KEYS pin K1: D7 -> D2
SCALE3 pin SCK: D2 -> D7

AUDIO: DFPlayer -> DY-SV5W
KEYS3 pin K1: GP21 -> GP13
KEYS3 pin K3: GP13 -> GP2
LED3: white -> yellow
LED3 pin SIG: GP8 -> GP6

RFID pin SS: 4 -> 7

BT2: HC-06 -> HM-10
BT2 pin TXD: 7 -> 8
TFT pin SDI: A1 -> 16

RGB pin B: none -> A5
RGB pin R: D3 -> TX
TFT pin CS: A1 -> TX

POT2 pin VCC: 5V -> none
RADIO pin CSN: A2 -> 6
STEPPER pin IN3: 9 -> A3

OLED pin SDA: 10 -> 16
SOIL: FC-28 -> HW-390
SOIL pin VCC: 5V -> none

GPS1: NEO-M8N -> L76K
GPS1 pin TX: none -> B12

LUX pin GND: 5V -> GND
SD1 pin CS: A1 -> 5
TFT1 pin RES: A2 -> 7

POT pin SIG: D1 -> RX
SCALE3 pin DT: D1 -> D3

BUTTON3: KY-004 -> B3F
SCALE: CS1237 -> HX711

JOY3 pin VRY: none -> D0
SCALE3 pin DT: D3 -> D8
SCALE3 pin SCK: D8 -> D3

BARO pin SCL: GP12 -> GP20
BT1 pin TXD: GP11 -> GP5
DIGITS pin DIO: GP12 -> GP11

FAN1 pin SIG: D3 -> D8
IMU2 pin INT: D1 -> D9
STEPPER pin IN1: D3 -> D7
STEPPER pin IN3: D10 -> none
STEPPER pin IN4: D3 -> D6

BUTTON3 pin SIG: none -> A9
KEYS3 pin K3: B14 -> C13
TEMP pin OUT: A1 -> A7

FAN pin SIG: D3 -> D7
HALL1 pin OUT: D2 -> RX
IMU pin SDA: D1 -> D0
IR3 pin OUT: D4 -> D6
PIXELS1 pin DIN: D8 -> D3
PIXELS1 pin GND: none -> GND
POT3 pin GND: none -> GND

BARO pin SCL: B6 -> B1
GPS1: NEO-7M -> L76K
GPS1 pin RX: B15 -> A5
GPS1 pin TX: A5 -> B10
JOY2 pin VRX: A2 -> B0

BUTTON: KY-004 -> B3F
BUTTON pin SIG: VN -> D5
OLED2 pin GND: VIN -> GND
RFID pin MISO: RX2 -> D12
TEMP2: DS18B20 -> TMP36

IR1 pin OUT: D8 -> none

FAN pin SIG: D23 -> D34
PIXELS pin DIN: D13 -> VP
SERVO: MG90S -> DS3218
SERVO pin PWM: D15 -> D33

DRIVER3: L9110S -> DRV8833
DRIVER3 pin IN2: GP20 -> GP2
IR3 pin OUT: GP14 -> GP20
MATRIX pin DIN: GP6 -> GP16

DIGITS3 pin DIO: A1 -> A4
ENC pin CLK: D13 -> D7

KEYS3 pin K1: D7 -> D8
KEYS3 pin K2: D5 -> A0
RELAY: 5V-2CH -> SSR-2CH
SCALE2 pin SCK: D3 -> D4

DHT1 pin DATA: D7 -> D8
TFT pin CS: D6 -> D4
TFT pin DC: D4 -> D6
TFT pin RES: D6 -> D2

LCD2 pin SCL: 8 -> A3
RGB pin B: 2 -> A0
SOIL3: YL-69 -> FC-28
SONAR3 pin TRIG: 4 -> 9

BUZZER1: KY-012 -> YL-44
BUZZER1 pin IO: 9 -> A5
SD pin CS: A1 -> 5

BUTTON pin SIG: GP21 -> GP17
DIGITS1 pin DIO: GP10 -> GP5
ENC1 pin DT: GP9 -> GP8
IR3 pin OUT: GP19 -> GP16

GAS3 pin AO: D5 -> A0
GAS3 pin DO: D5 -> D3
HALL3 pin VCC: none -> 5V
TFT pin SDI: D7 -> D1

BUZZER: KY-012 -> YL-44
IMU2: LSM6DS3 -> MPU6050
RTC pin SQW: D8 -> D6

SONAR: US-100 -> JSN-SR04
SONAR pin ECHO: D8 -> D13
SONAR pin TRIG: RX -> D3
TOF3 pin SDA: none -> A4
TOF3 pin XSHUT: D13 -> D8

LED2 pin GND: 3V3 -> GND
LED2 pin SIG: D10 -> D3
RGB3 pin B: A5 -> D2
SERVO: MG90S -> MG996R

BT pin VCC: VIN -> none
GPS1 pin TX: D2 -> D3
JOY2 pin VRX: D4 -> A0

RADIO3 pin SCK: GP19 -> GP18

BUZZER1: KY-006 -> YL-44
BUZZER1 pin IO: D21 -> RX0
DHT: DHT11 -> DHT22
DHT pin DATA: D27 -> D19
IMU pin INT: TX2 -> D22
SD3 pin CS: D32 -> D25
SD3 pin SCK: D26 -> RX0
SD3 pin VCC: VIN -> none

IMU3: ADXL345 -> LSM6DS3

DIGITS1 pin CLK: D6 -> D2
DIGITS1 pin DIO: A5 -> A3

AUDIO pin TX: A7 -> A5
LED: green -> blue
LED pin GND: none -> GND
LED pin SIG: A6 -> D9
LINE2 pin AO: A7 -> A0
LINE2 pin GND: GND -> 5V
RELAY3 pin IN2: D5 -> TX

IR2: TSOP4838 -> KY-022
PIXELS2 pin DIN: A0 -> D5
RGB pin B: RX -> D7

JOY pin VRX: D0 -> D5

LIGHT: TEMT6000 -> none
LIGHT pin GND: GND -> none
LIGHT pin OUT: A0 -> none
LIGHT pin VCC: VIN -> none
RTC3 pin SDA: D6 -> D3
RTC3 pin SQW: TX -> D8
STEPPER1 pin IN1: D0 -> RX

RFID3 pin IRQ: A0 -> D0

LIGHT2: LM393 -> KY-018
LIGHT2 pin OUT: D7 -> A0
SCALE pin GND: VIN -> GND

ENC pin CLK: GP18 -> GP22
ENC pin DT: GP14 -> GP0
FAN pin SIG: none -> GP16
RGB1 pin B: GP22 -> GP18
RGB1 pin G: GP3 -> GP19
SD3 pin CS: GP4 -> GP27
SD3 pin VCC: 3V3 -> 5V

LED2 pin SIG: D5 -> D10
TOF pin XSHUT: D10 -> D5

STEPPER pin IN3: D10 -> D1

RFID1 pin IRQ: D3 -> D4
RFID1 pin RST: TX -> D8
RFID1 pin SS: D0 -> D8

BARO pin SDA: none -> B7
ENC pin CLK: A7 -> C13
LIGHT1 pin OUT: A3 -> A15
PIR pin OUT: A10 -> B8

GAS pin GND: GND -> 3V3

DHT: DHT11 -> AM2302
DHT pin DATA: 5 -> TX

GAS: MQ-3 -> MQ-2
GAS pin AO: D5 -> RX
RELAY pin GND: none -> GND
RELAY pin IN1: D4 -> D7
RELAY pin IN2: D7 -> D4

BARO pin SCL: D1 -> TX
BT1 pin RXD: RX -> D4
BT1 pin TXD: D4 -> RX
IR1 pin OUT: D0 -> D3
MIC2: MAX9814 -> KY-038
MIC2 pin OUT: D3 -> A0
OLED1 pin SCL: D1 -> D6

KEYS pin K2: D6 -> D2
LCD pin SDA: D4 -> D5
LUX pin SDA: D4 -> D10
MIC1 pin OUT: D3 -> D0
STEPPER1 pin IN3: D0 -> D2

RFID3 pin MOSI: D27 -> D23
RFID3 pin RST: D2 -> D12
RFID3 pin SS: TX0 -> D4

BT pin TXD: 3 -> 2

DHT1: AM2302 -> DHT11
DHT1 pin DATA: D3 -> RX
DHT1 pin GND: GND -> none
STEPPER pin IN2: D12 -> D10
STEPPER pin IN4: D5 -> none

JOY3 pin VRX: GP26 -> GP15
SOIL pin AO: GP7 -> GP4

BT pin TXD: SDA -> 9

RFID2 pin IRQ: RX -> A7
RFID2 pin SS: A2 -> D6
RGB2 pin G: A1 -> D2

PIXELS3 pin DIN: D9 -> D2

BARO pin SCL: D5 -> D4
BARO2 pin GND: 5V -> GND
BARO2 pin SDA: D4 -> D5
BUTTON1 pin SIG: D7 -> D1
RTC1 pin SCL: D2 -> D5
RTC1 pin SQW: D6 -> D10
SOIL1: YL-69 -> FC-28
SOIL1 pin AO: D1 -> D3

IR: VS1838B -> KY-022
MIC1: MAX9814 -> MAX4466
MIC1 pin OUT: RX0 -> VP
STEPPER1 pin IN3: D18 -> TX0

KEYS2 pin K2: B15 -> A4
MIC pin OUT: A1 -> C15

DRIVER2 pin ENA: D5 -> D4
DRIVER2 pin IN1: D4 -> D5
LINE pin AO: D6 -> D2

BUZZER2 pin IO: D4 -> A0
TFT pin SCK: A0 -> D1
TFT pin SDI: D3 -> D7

# [THE TASK]
The required answer is the run of lines above, starting at the line with "SCALE2 pin SCK: D3 -> D4" and ending at the line with "ENC pin CLK: A7 -> C13", reproduced exactly with both ends.

# [SOLUTION]
SCALE2 pin SCK: D3 -> D4

DHT1 pin DATA: D7 -> D8
TFT pin CS: D6 -> D4
TFT pin DC: D4 -> D6
TFT pin RES: D6 -> D2

LCD2 pin SCL: 8 -> A3
RGB pin B: 2 -> A0
SOIL3: YL-69 -> FC-28
SONAR3 pin TRIG: 4 -> 9

BUZZER1: KY-012 -> YL-44
BUZZER1 pin IO: 9 -> A5
SD pin CS: A1 -> 5

BUTTON pin SIG: GP21 -> GP17
DIGITS1 pin DIO: GP10 -> GP5
ENC1 pin DT: GP9 -> GP8
IR3 pin OUT: GP19 -> GP16

GAS3 pin AO: D5 -> A0
GAS3 pin DO: D5 -> D3
HALL3 pin VCC: none -> 5V
TFT pin SDI: D7 -> D1

BUZZER: KY-012 -> YL-44
IMU2: LSM6DS3 -> MPU6050
RTC pin SQW: D8 -> D6

SONAR: US-100 -> JSN-SR04
SONAR pin ECHO: D8 -> D13
SONAR pin TRIG: RX -> D3
TOF3 pin SDA: none -> A4
TOF3 pin XSHUT: D13 -> D8

LED2 pin GND: 3V3 -> GND
LED2 pin SIG: D10 -> D3
RGB3 pin B: A5 -> D2
SERVO: MG90S -> MG996R

BT pin VCC: VIN -> none
GPS1 pin TX: D2 -> D3
JOY2 pin VRX: D4 -> A0

RADIO3 pin SCK: GP19 -> GP18

BUZZER1: KY-006 -> YL-44
BUZZER1 pin IO: D21 -> RX0
DHT: DHT11 -> DHT22
DHT pin DATA: D27 -> D19
IMU pin INT: TX2 -> D22
SD3 pin CS: D32 -> D25
SD3 pin SCK: D26 -> RX0
SD3 pin VCC: VIN -> none

IMU3: ADXL345 -> LSM6DS3

DIGITS1 pin CLK: D6 -> D2
DIGITS1 pin DIO: A5 -> A3

AUDIO pin TX: A7 -> A5
LED: green -> blue
LED pin GND: none -> GND
LED pin SIG: A6 -> D9
LINE2 pin AO: A7 -> A0
LINE2 pin GND: GND -> 5V
RELAY3 pin IN2: D5 -> TX

IR2: TSOP4838 -> KY-022
PIXELS2 pin DIN: A0 -> D5
RGB pin B: RX -> D7

JOY pin VRX: D0 -> D5

LIGHT: TEMT6000 -> none
LIGHT pin GND: GND -> none
LIGHT pin OUT: A0 -> none
LIGHT pin VCC: VIN -> none
RTC3 pin SDA: D6 -> D3
RTC3 pin SQW: TX -> D8
STEPPER1 pin IN1: D0 -> RX

RFID3 pin IRQ: A0 -> D0

LIGHT2: LM393 -> KY-018
LIGHT2 pin OUT: D7 -> A0
SCALE pin GND: VIN -> GND

ENC pin CLK: GP18 -> GP22
ENC pin DT: GP14 -> GP0
FAN pin SIG: none -> GP16
RGB1 pin B: GP22 -> GP18
RGB1 pin G: GP3 -> GP19
SD3 pin CS: GP4 -> GP27
SD3 pin VCC: 3V3 -> 5V

LED2 pin SIG: D5 -> D10
TOF pin XSHUT: D10 -> D5

STEPPER pin IN3: D10 -> D1

RFID1 pin IRQ: D3 -> D4
RFID1 pin RST: TX -> D8
RFID1 pin SS: D0 -> D8

BARO pin SDA: none -> B7
ENC pin CLK: A7 -> C13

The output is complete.